> _PROVIDED RECORDS_:
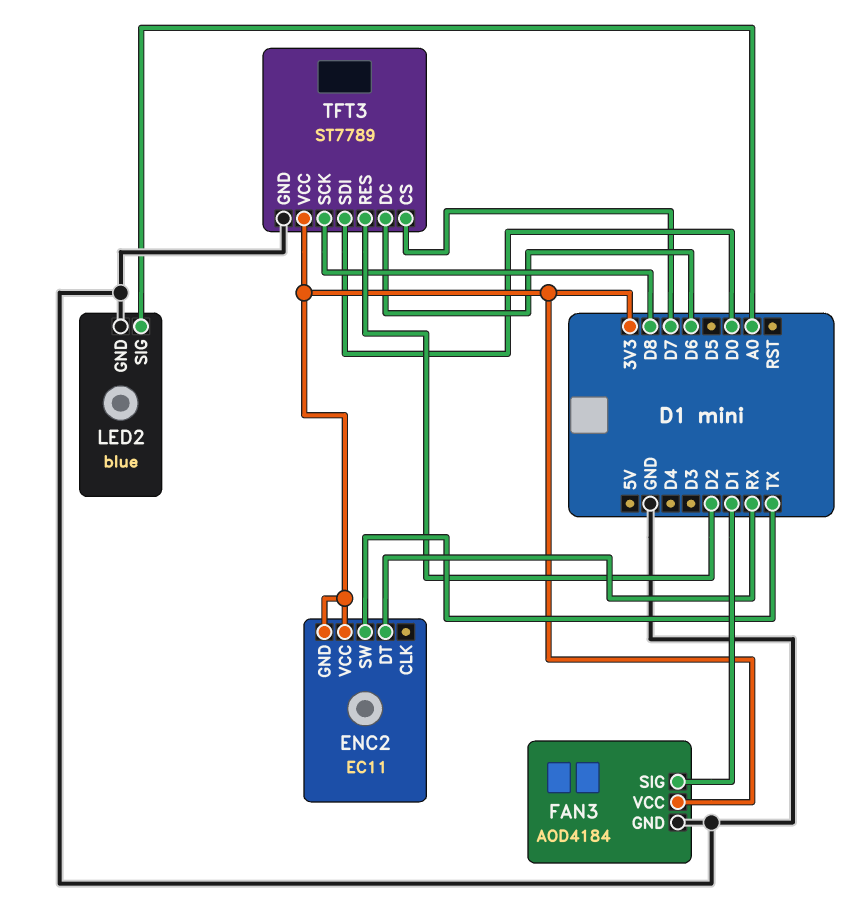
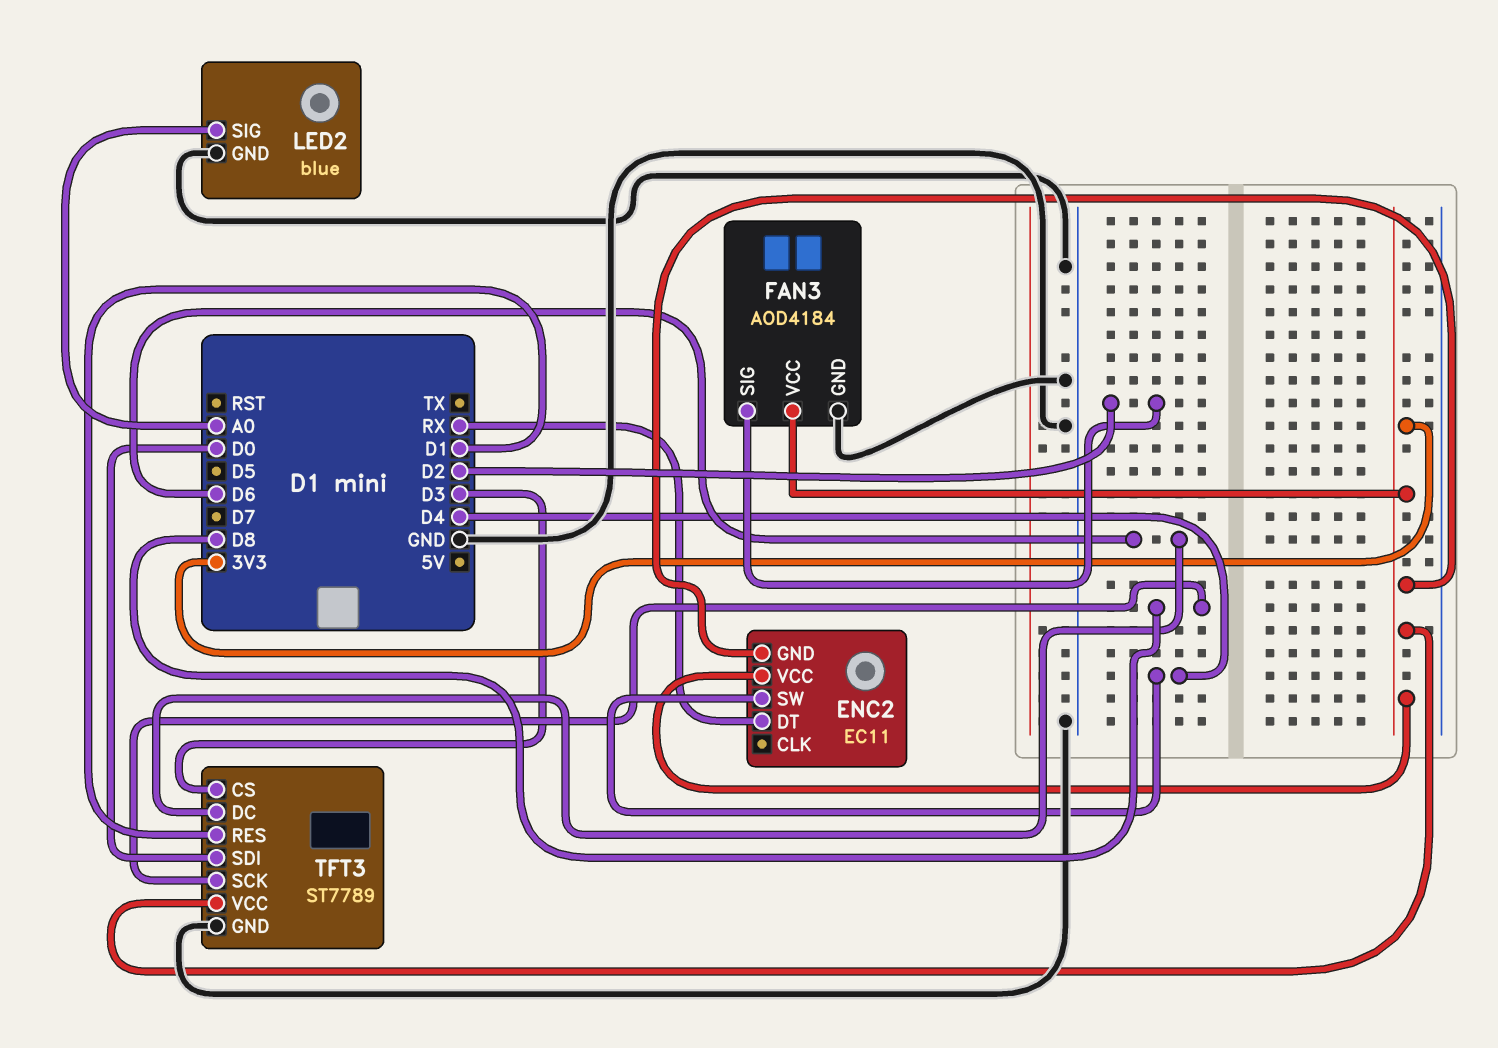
ENC2 pin SW: TX -> D4
FAN3 pin SIG: D1 -> D2
TFT3 pin CS: D7 -> D3
TFT3 pin RES: D2 -> D1

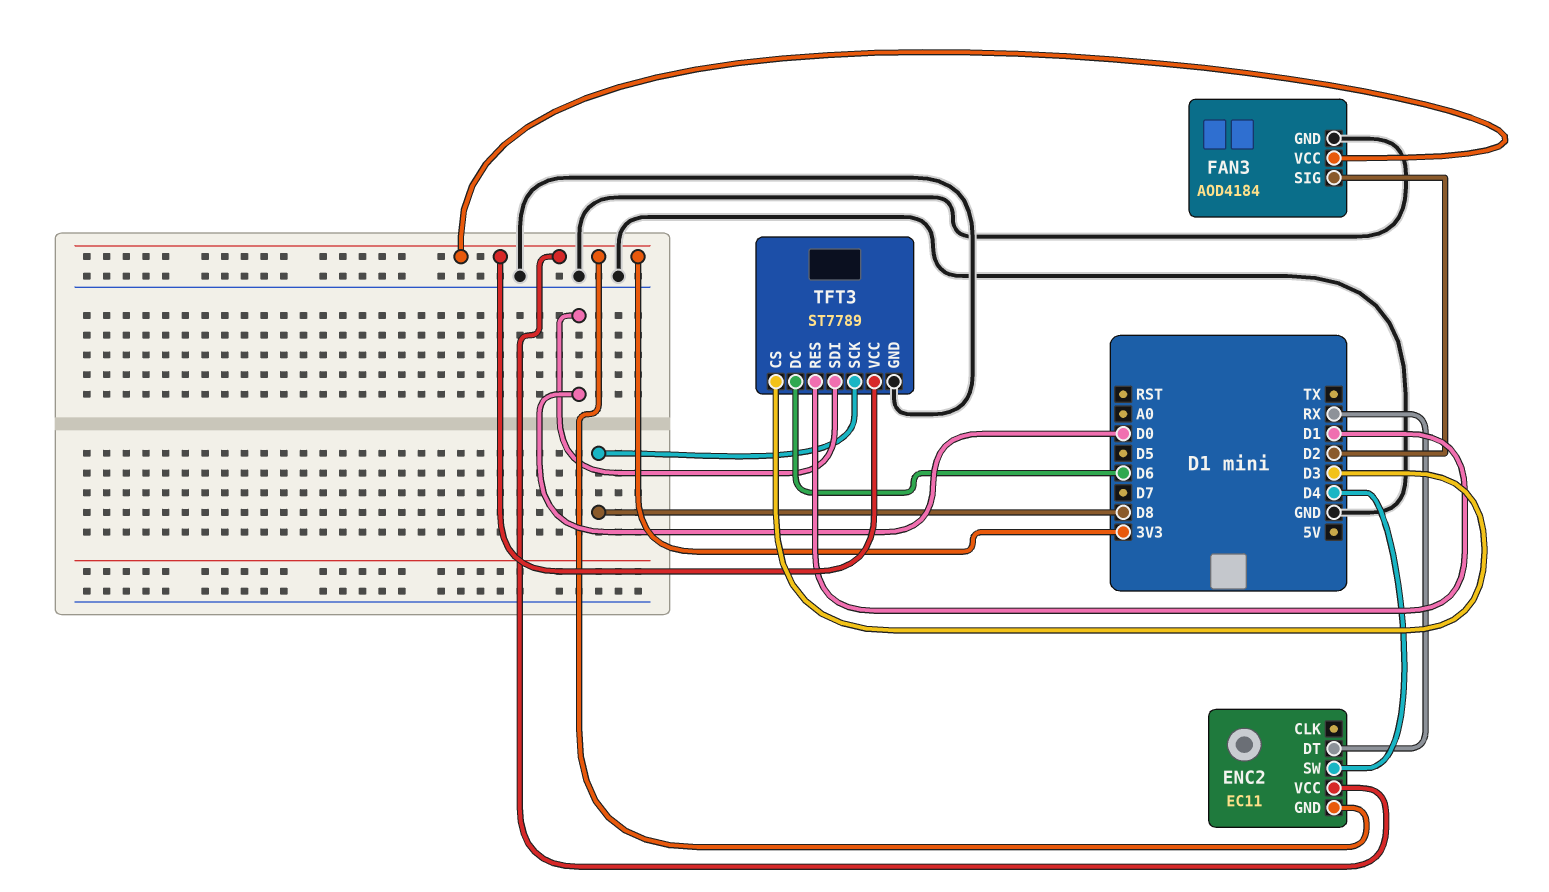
LED2: blue -> none
LED2 pin GND: GND -> none
LED2 pin SIG: A0 -> none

> _TASK DESCRIPTION_: Every line from the one containing "TFT3 pin RES: D2 -> D1" to the end of the material above is to be returned exactly, with the pictures left out.

> _REPLY TO THE EXERCISE_:
TFT3 pin RES: D2 -> D1

LED2: blue -> none
LED2 pin GND: GND -> none
LED2 pin SIG: A0 -> none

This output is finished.